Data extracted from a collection
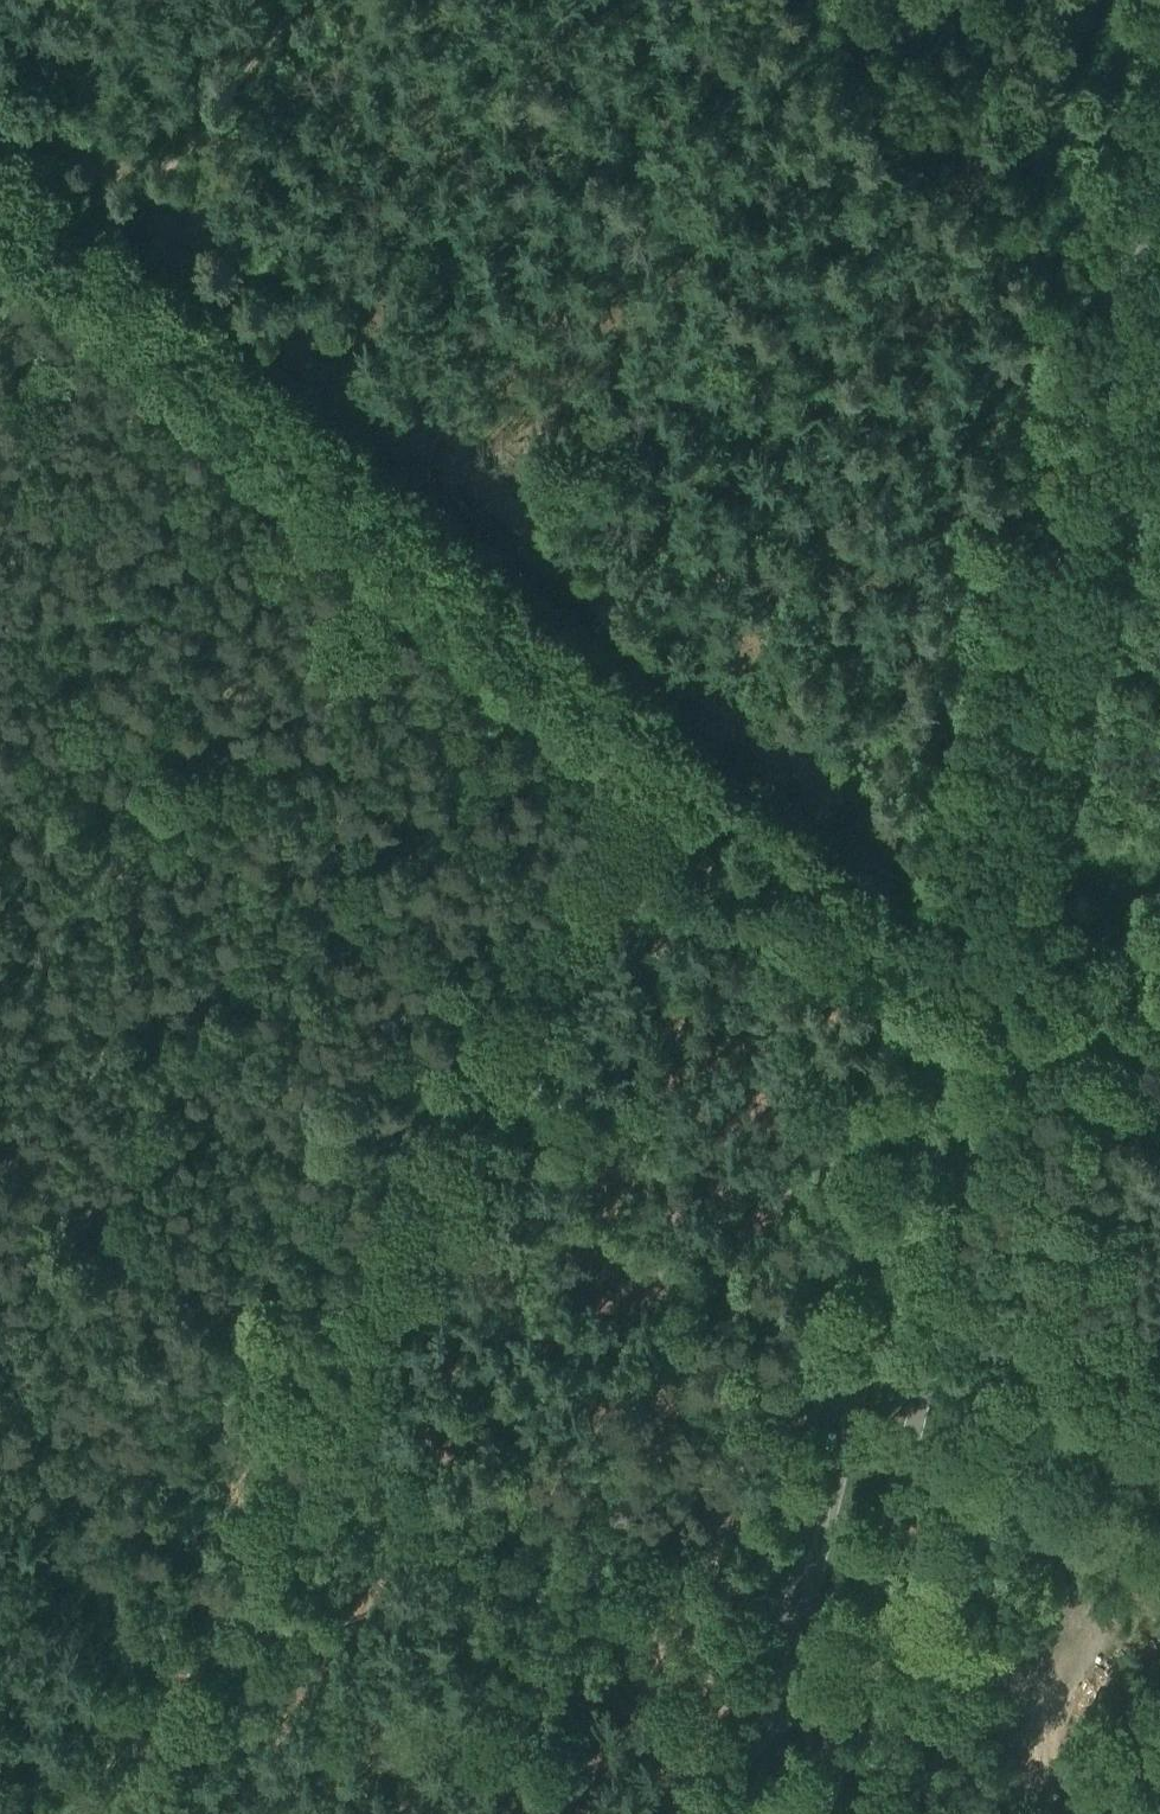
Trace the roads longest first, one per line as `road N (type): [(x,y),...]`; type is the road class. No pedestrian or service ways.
road 1 (primary): [(743,1813),(1159,133)]
road 2 (unclassified): [(830,1813),(1159,450)]
road 3 (track): [(83,265),(694,794),(948,981),(1159,1077)]
road 4 (track): [(344,1398),(694,794)]
road 5 (track): [(344,1398),(109,1813)]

WHAT IS BEING ASKED →
Your copy should be the entries retyped exactly, with no images in it.

SOLUTION TO THE EXERCISE →
Trace the roads longest first, one per line as `road N (type): [(x,y),...]`; type is the road class. No pedestrian or service ways.
road 1 (primary): [(743,1813),(1159,133)]
road 2 (unclassified): [(830,1813),(1159,450)]
road 3 (track): [(83,265),(694,794),(948,981),(1159,1077)]
road 4 (track): [(344,1398),(694,794)]
road 5 (track): [(344,1398),(109,1813)]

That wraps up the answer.